> PROBLEM
Could you return every record below word for word, leaving out the pictures?

> SUPPLIED MATERIAL

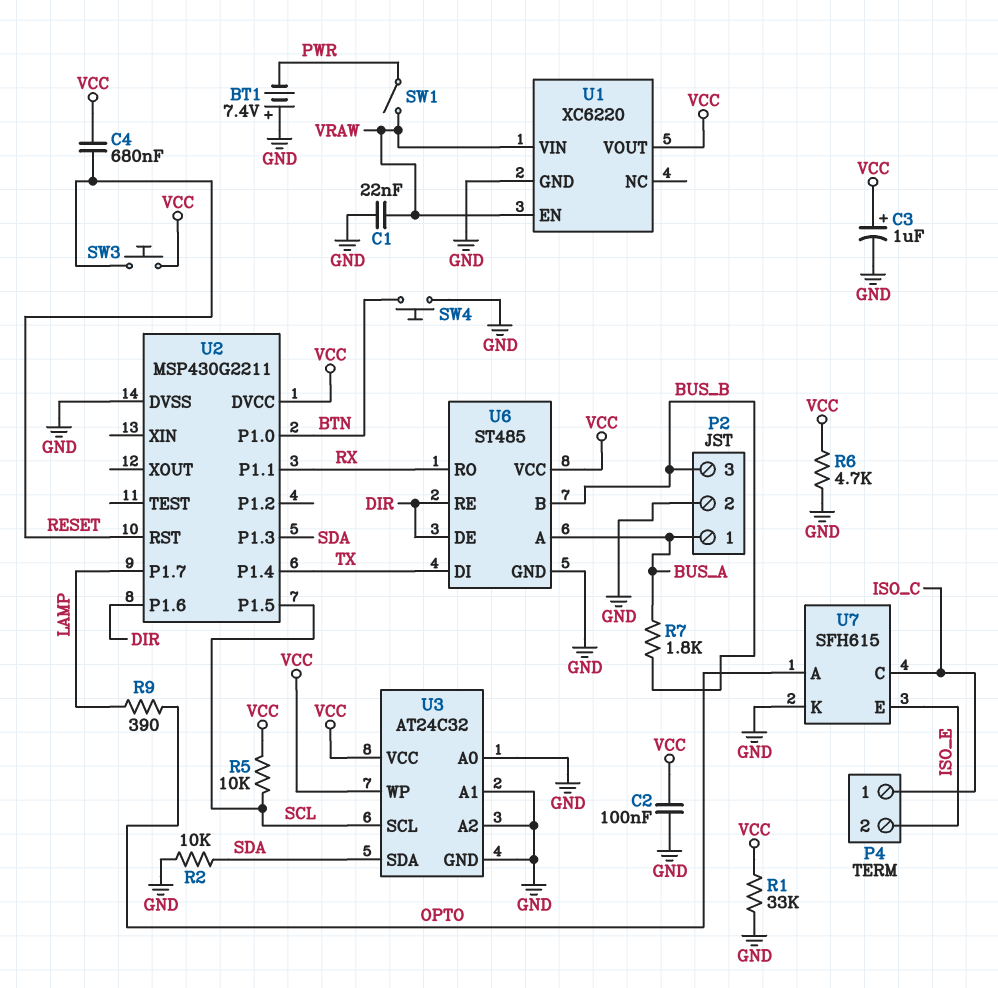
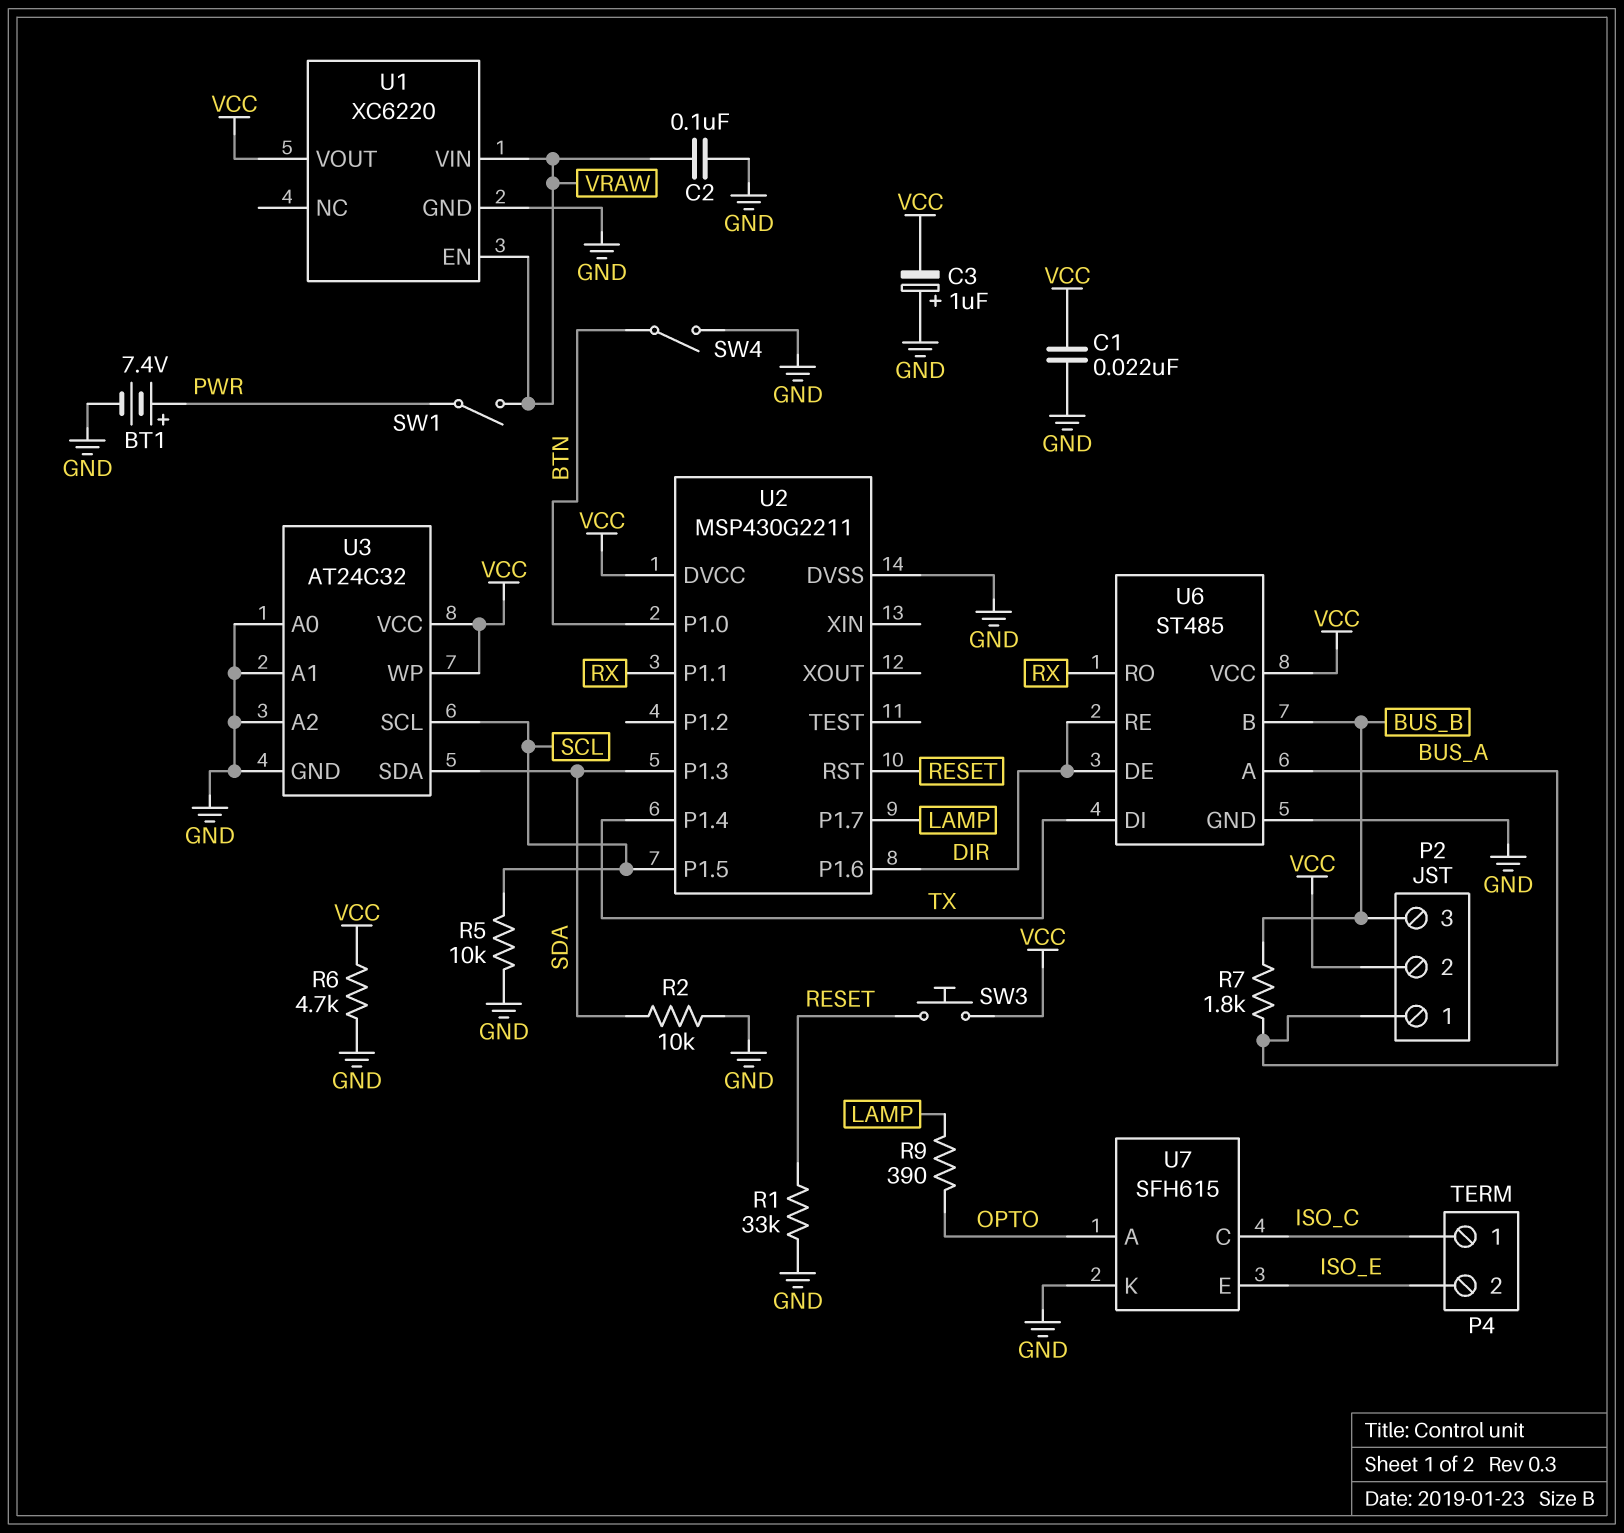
BT1: 7.4V (plus GND, minus PWR) -> 7.4V (plus PWR, minus GND)
C1: 22nF (GND, VRAW) -> 22nF (GND, VCC)
C2: 100nF (GND, VCC) -> 100nF (GND, VRAW)
C3: 1uF (plus VCC, minus GND) -> 1uF (plus GND, minus VCC)
C4: 680nF (RESET, VCC) -> none
P2 pin 2: GND -> VCC
R1: 33k (GND, VCC) -> 33k (GND, RESET)
R5: 10k (SCL, VCC) -> 10k (GND, SCL)
SW4: button (BTN, GND) -> switch (BTN, GND)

> ANSWER TO THE EXERCISE
BT1: 7.4V (plus GND, minus PWR) -> 7.4V (plus PWR, minus GND)
C1: 22nF (GND, VRAW) -> 22nF (GND, VCC)
C2: 100nF (GND, VCC) -> 100nF (GND, VRAW)
C3: 1uF (plus VCC, minus GND) -> 1uF (plus GND, minus VCC)
C4: 680nF (RESET, VCC) -> none
P2 pin 2: GND -> VCC
R1: 33k (GND, VCC) -> 33k (GND, RESET)
R5: 10k (SCL, VCC) -> 10k (GND, SCL)
SW4: button (BTN, GND) -> switch (BTN, GND)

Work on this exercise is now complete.